**EXCERPTED RECORDS**
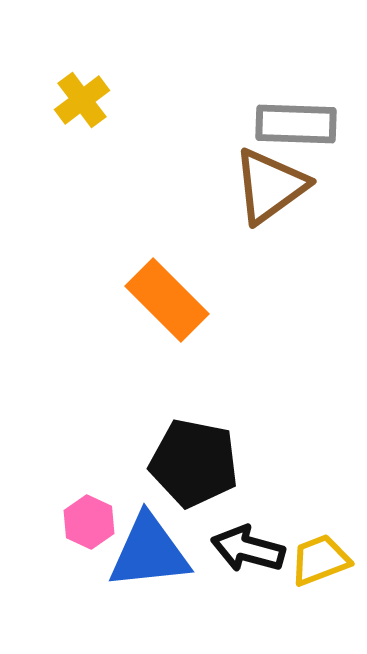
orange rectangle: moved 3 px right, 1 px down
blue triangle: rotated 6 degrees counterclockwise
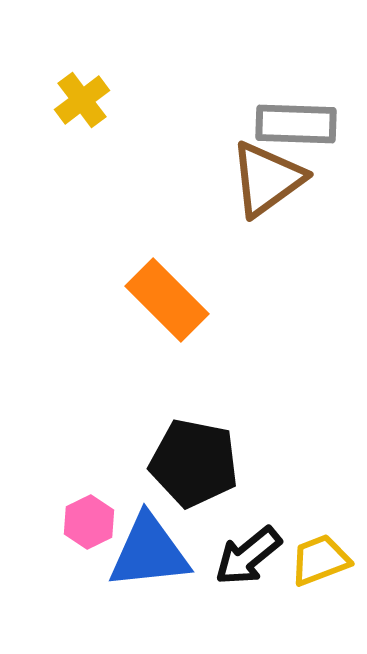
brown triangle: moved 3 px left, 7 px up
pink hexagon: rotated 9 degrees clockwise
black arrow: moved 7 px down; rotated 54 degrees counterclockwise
...
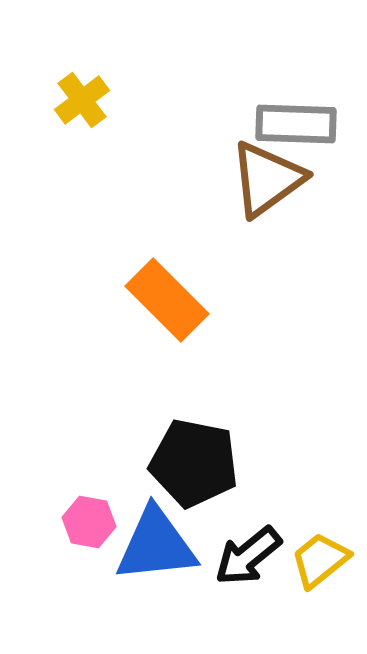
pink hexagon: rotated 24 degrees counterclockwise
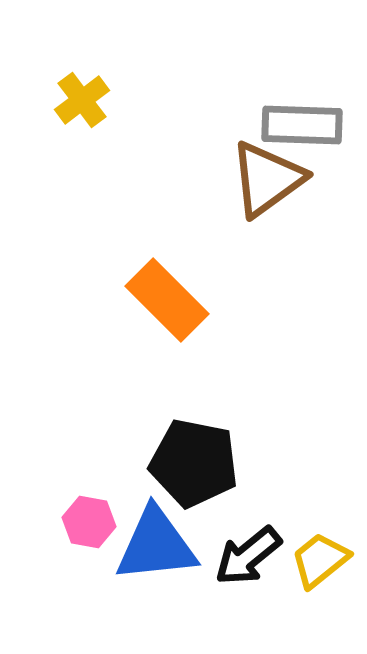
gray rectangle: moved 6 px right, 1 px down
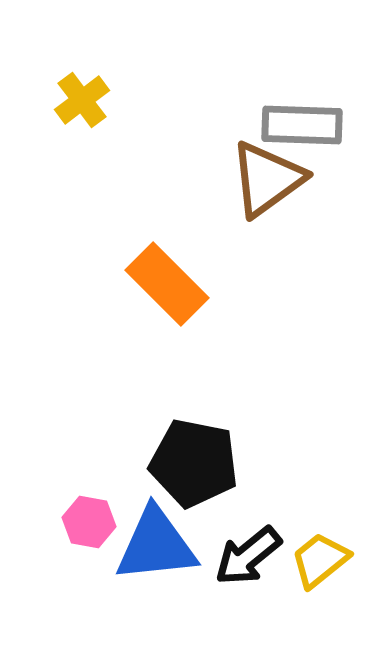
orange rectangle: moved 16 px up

**TASK BRIEF**
Starting with the line that contains "orange rectangle: moved 3 px right, 1 px down" and going on through the line that contains "blue triangle: rotated", write those lines out again with "blue" renamed to "green" and nothing else altered.

**EXERCISE RESPONSE**
orange rectangle: moved 3 px right, 1 px down
green triangle: rotated 6 degrees counterclockwise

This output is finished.